● The problem
Scanning the entries below, copy every line that contains the word "pink".

Stored items from a collection
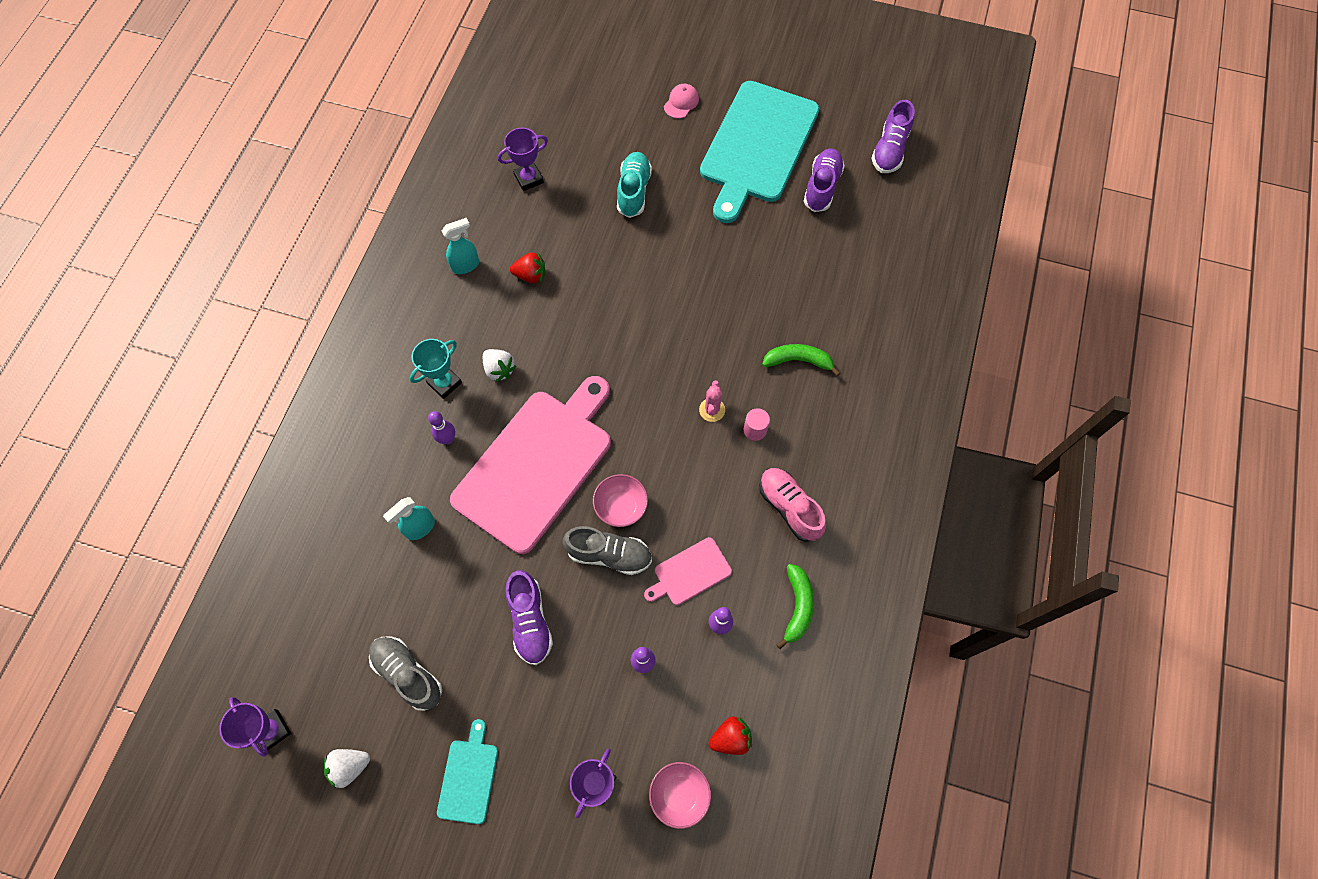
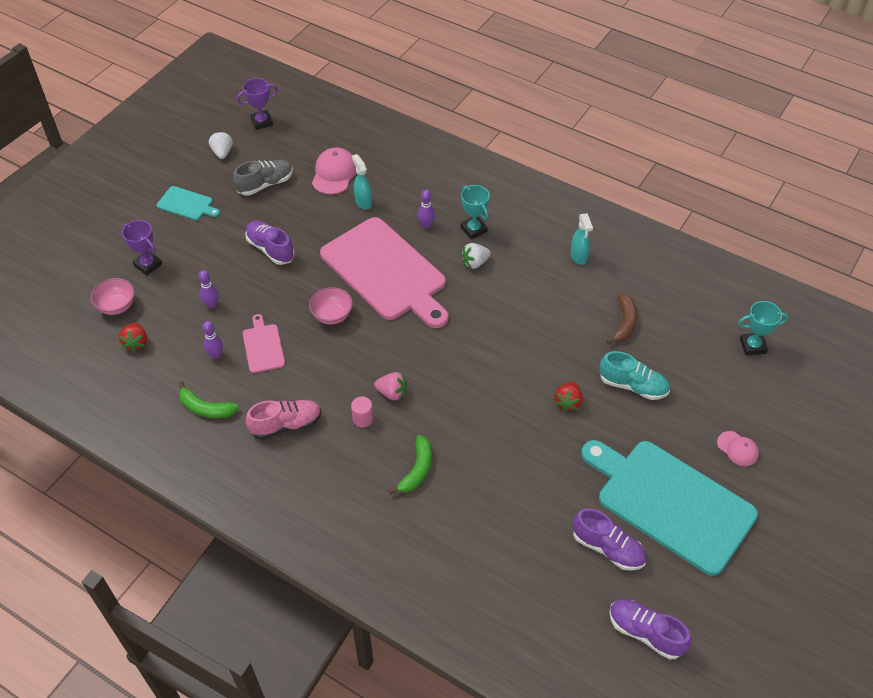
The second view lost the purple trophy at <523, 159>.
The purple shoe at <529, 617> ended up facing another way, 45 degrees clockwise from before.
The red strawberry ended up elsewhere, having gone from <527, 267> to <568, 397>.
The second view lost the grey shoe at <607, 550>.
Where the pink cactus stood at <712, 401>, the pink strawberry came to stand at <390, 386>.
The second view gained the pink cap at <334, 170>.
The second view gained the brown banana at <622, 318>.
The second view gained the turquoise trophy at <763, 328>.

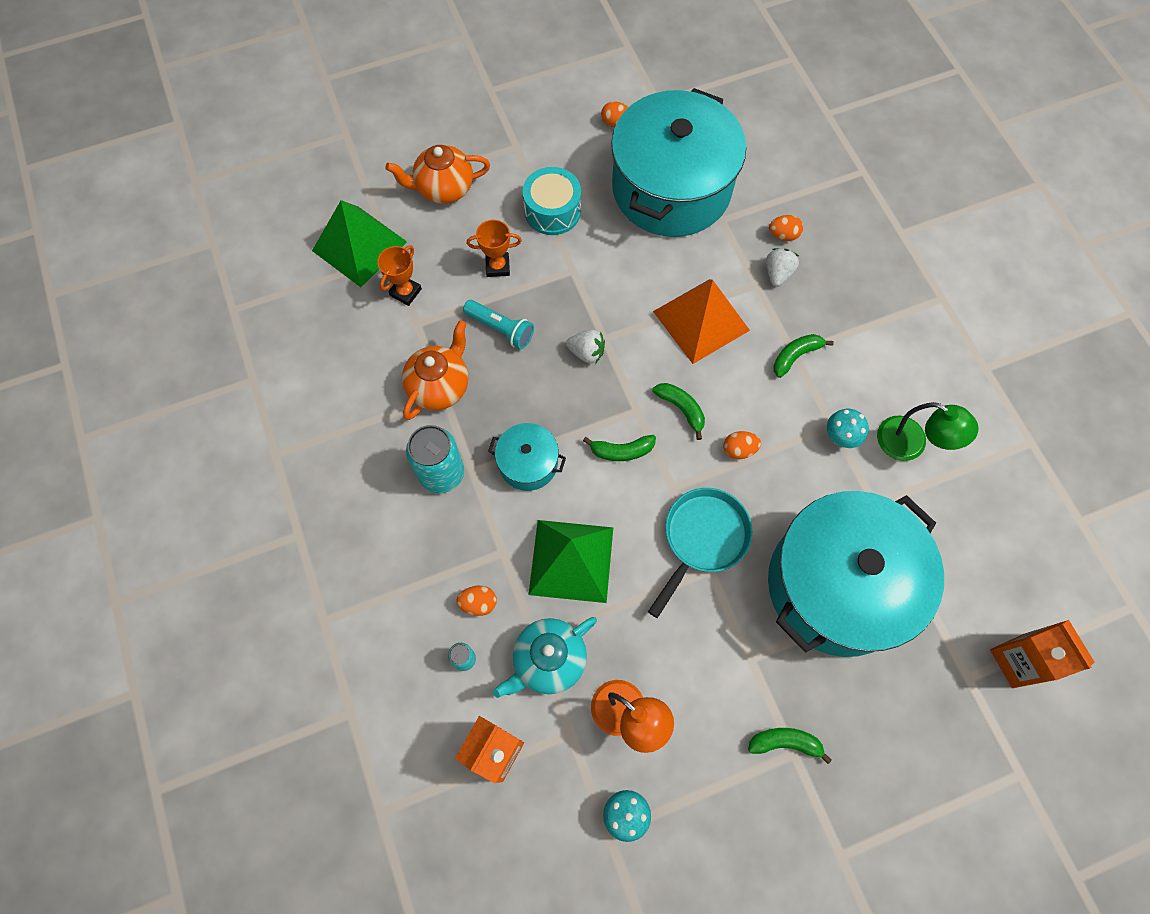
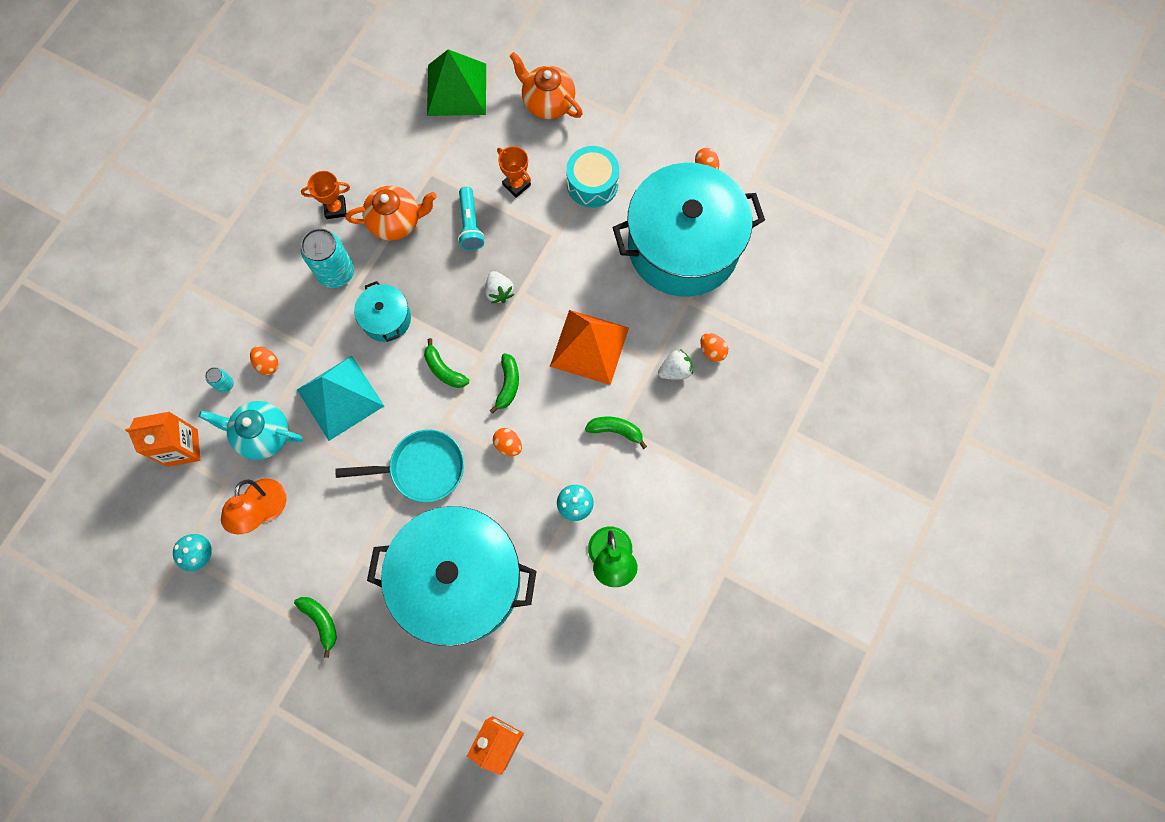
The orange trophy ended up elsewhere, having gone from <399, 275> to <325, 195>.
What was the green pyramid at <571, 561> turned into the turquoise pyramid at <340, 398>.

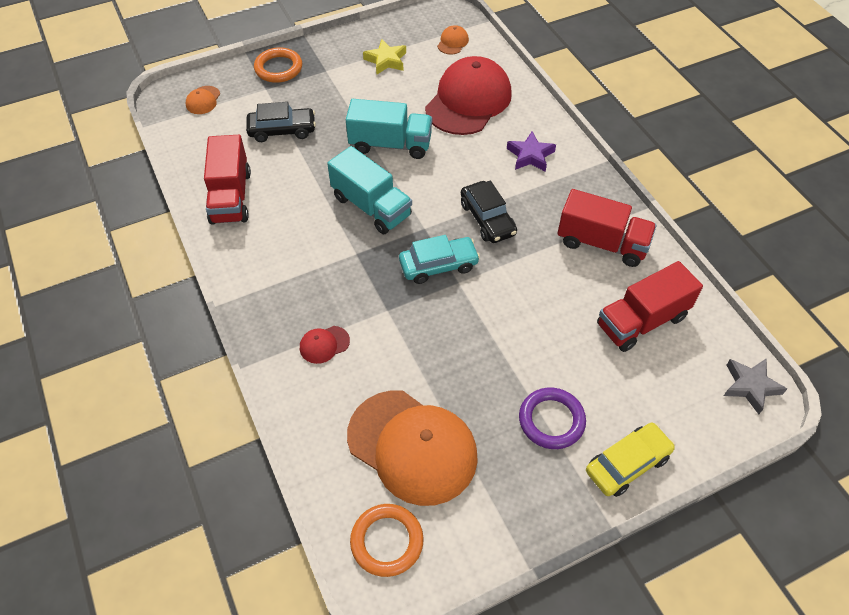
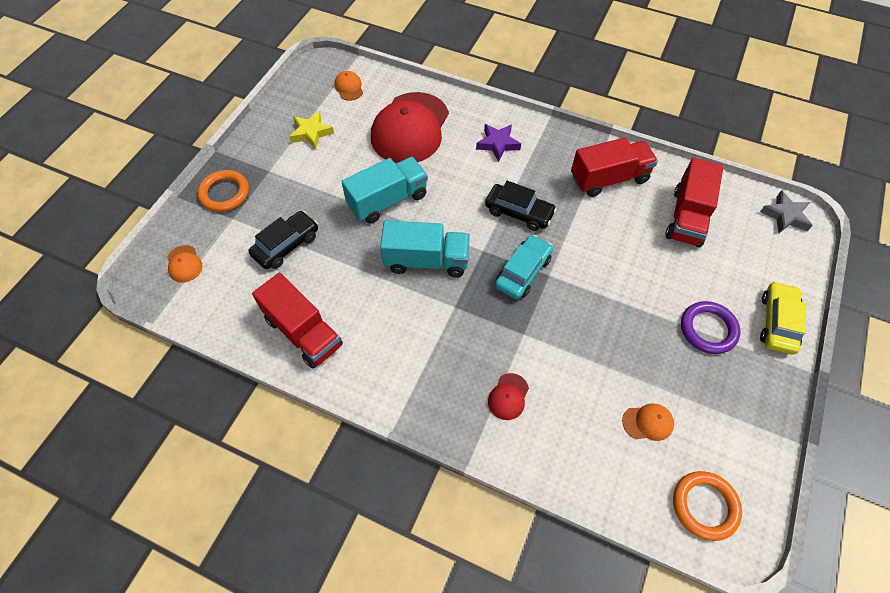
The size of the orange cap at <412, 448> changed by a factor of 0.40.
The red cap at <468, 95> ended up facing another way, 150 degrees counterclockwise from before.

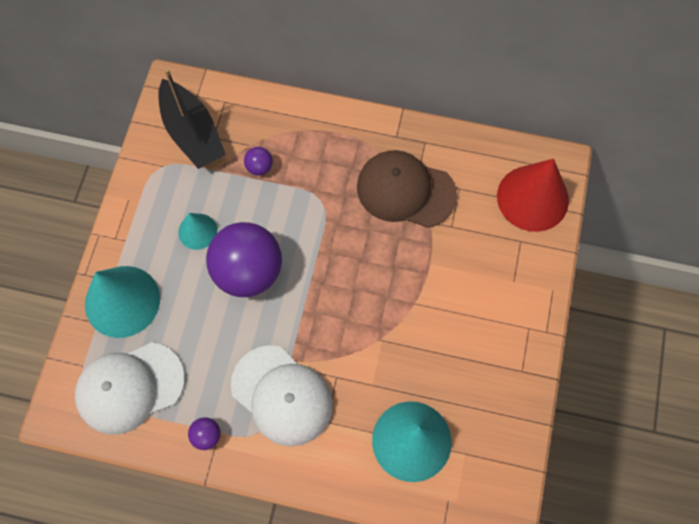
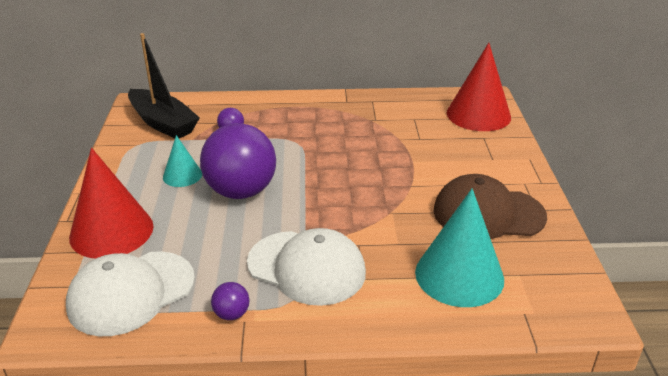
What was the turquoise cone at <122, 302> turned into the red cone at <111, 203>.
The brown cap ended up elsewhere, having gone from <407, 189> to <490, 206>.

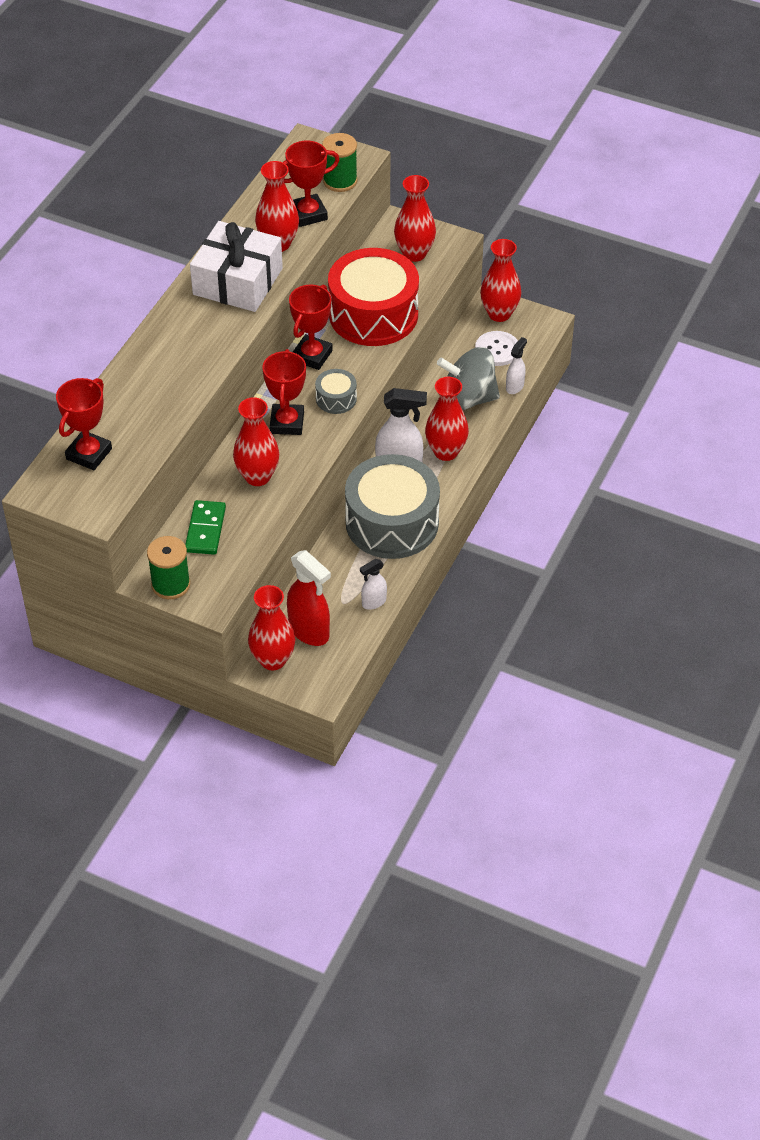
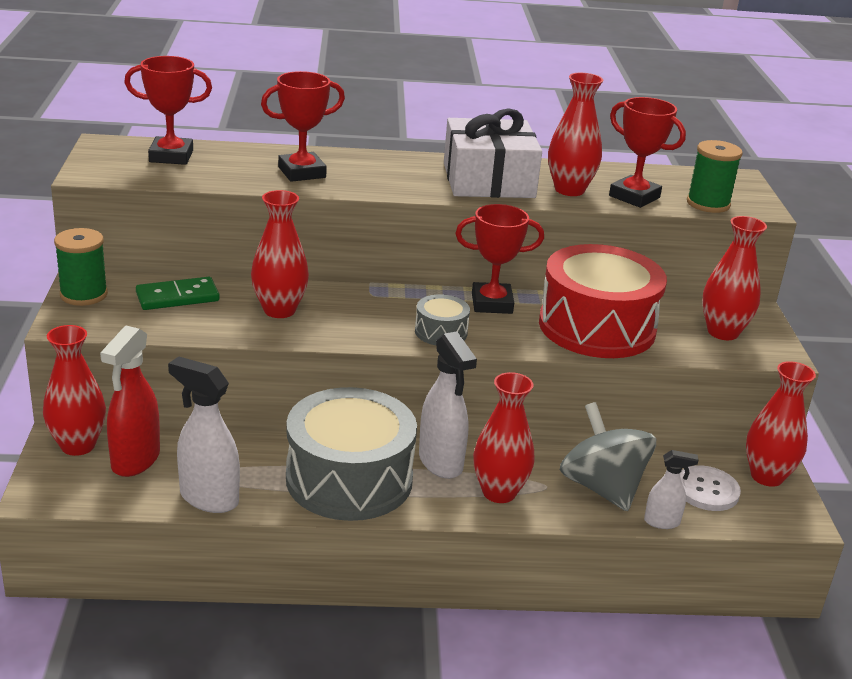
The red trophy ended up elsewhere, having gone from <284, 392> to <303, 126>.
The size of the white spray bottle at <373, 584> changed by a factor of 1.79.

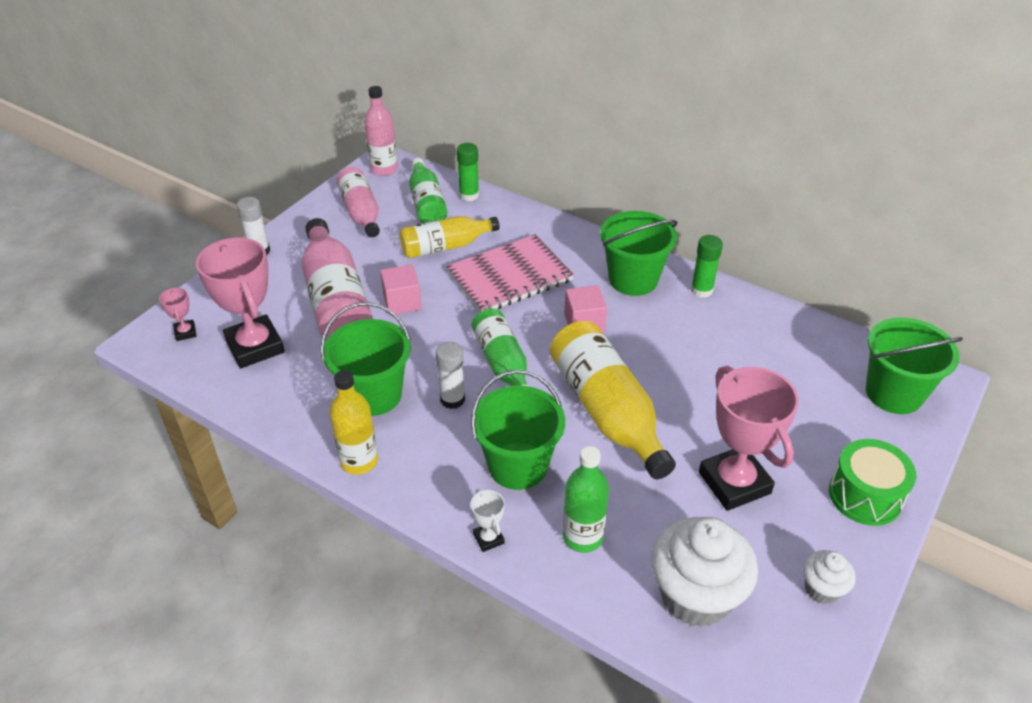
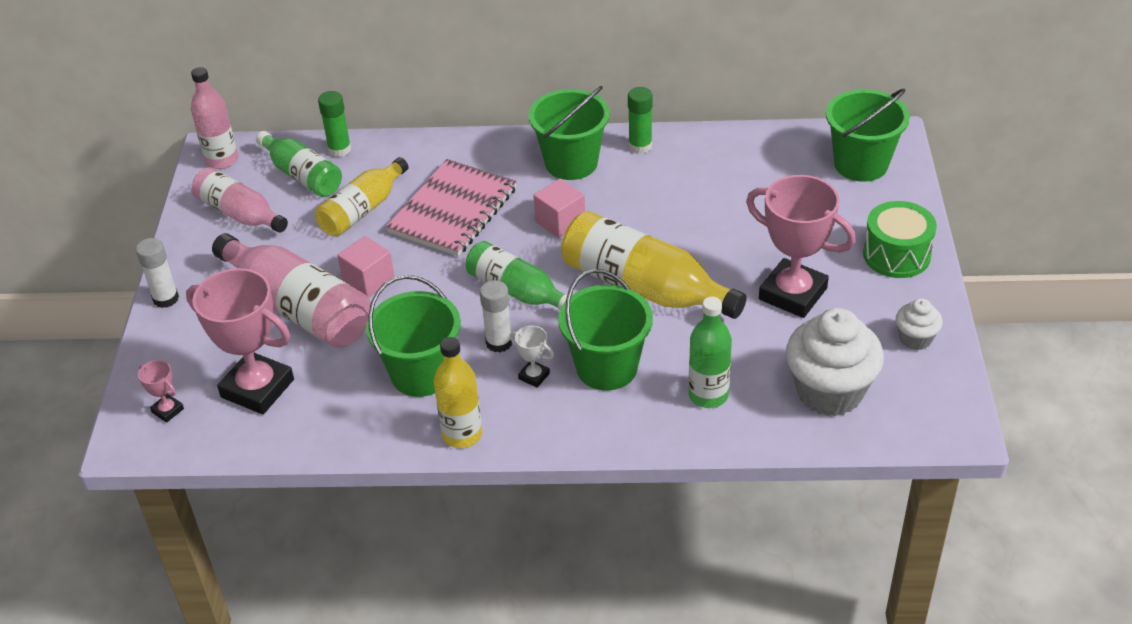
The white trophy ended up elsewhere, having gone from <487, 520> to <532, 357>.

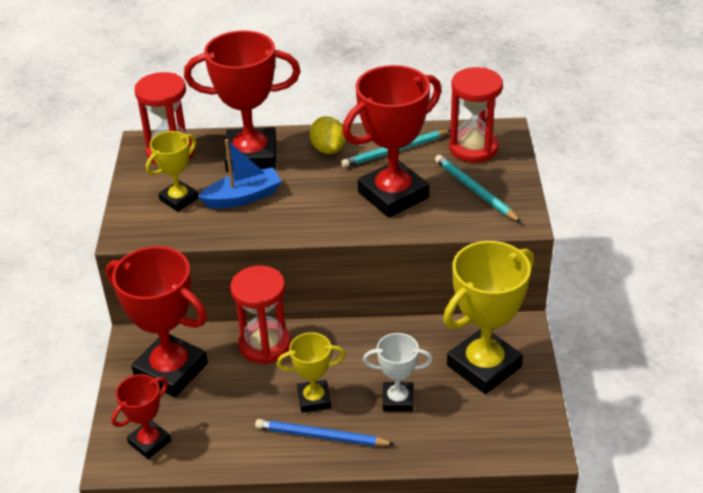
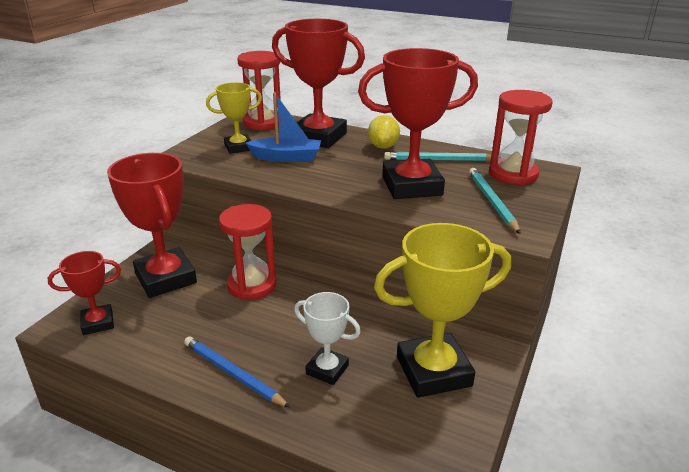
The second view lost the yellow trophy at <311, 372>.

● Output
Where the pink cactus stood at <712, 401>, the pink strawberry came to stand at <390, 386>.
The second view gained the pink cap at <334, 170>.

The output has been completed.